» Provided material
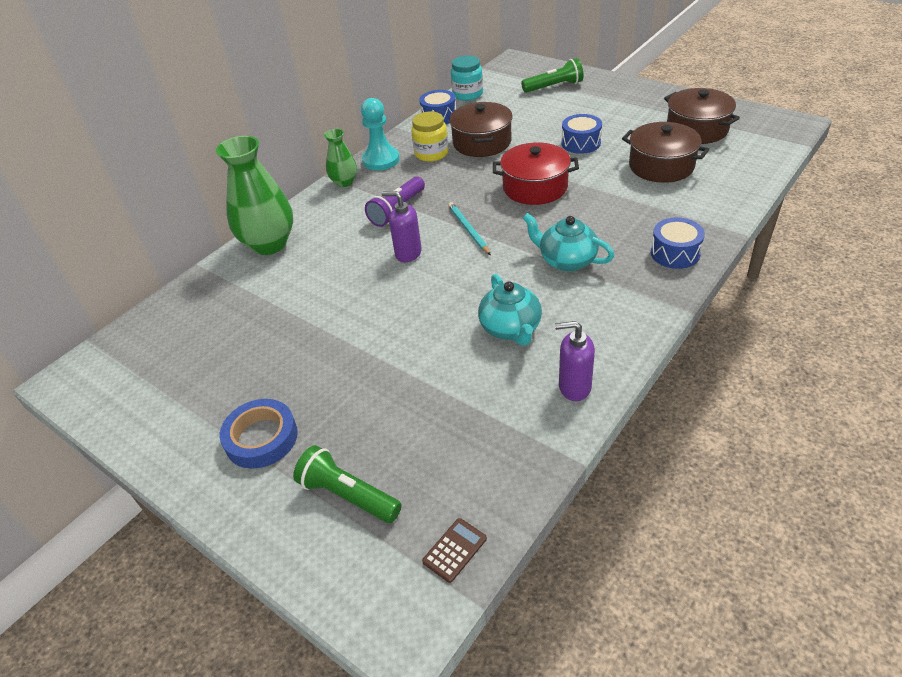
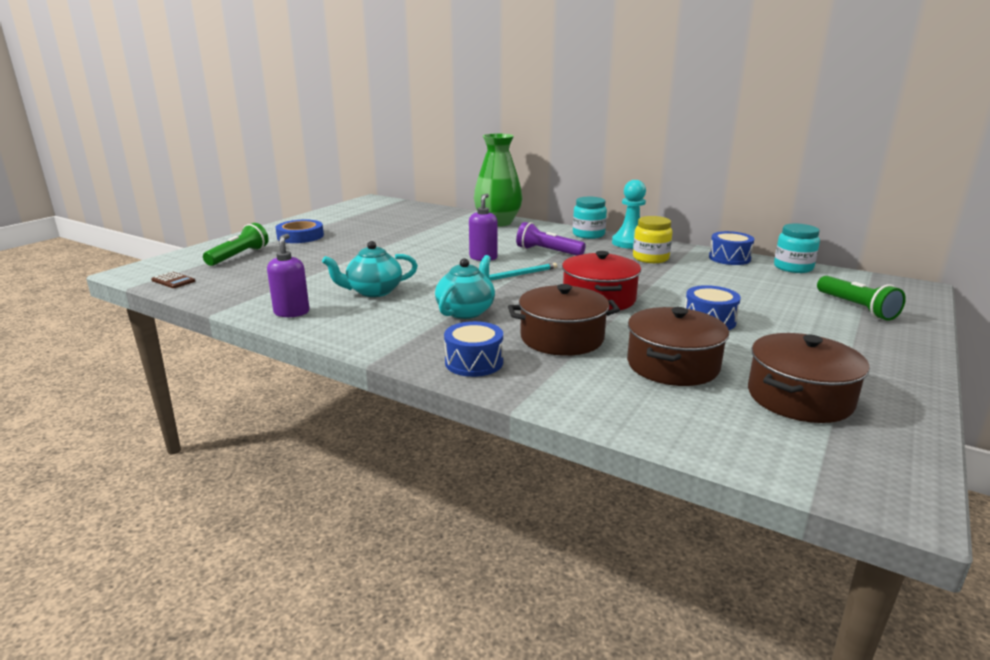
camera: 80 degrees right, 20 degrees down
(344, 182) = (588, 235): green vase -> turquoise jar
(482, 142) = (683, 276): brown pot -> brown pot (562, 338)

» Task item
Without changing a word, transcribe all of the data and omit its images.

» Task response
camera: 80 degrees right, 20 degrees down
(344, 182) = (588, 235): green vase -> turquoise jar
(482, 142) = (683, 276): brown pot -> brown pot (562, 338)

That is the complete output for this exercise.